(Source data)
==*==

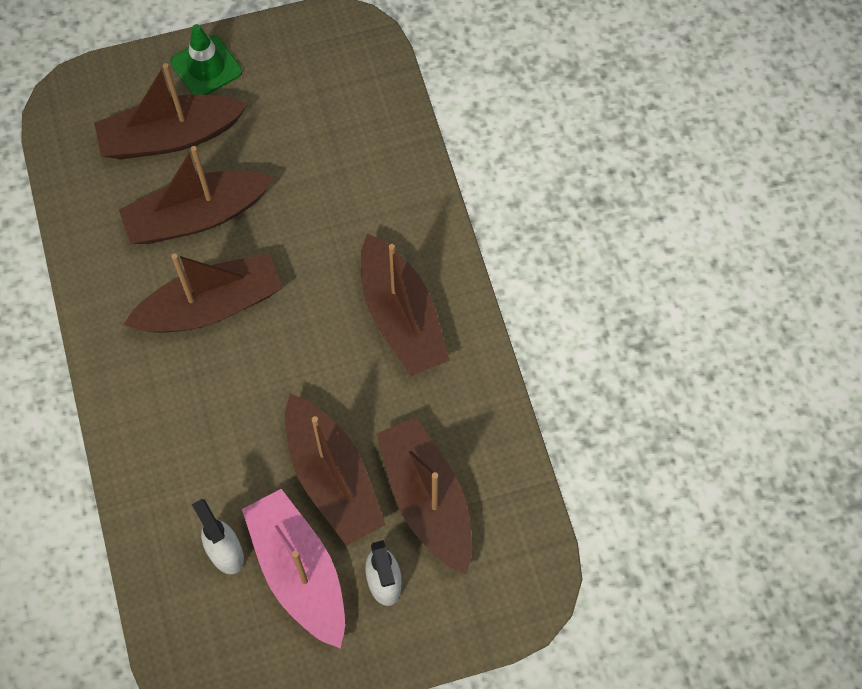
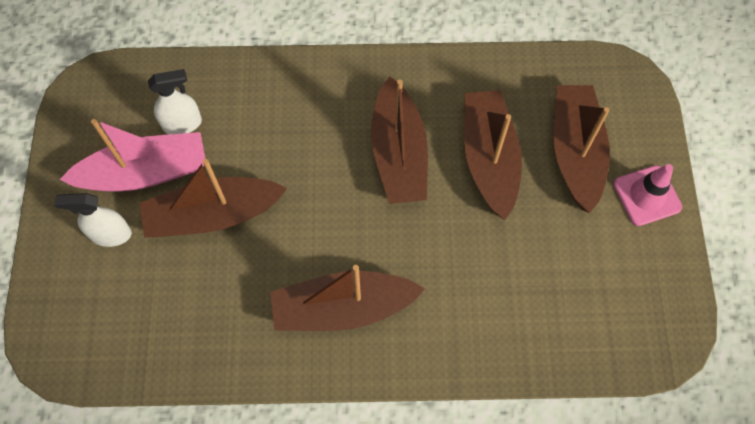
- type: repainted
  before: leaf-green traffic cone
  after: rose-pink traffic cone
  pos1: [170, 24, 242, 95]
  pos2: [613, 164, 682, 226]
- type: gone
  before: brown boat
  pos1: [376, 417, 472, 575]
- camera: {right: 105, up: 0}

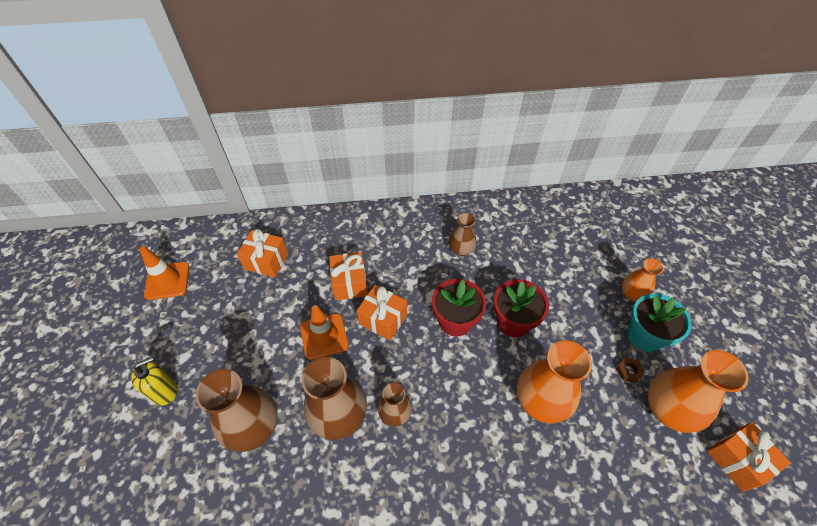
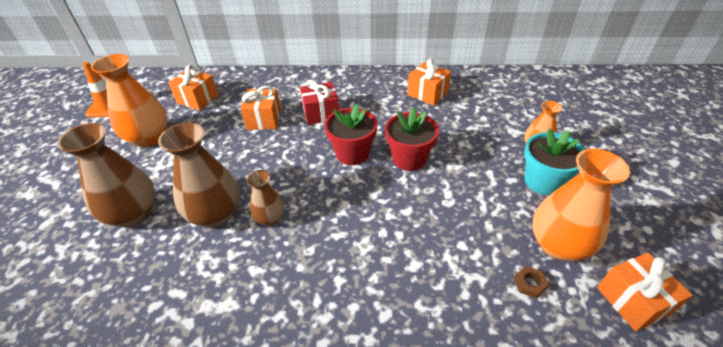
- type: gone
  before: yellow soap pump
  pos1: [131, 357, 177, 405]
- type: gone
  before: bright orange traffic cone
  pos1: [300, 305, 349, 360]
- type: shifted
  before: bright orange present
  pos1: [357, 285, 407, 341]
  pos2: [407, 59, 451, 106]
- type: gone
  before: brown flower vase
  pos1: [449, 213, 477, 256]
- type: shifted
  before: bright orange flower vase
  pos1: [517, 340, 592, 423]
  pos2: [91, 54, 167, 147]
- type: shifted
  before: brown nut
  pos1: [616, 357, 645, 383]
  pos2: [514, 266, 549, 298]
- type: new
  after: red present
  pos2: [300, 80, 339, 125]
- camera: {right: 10, up: -10}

==*==

(REQUIRED ACTION) If pictures appear, drop them, and retype exactly the lines from the "after: rose-pink traffic cone" line through the last line of the data above.

(ANSWER BOX)
  after: rose-pink traffic cone
  pos1: [170, 24, 242, 95]
  pos2: [613, 164, 682, 226]
- type: gone
  before: brown boat
  pos1: [376, 417, 472, 575]
- camera: {right: 105, up: 0}

- type: gone
  before: yellow soap pump
  pos1: [131, 357, 177, 405]
- type: gone
  before: bright orange traffic cone
  pos1: [300, 305, 349, 360]
- type: shifted
  before: bright orange present
  pos1: [357, 285, 407, 341]
  pos2: [407, 59, 451, 106]
- type: gone
  before: brown flower vase
  pos1: [449, 213, 477, 256]
- type: shifted
  before: bright orange flower vase
  pos1: [517, 340, 592, 423]
  pos2: [91, 54, 167, 147]
- type: shifted
  before: brown nut
  pos1: [616, 357, 645, 383]
  pos2: [514, 266, 549, 298]
- type: new
  after: red present
  pos2: [300, 80, 339, 125]
- camera: {right: 10, up: -10}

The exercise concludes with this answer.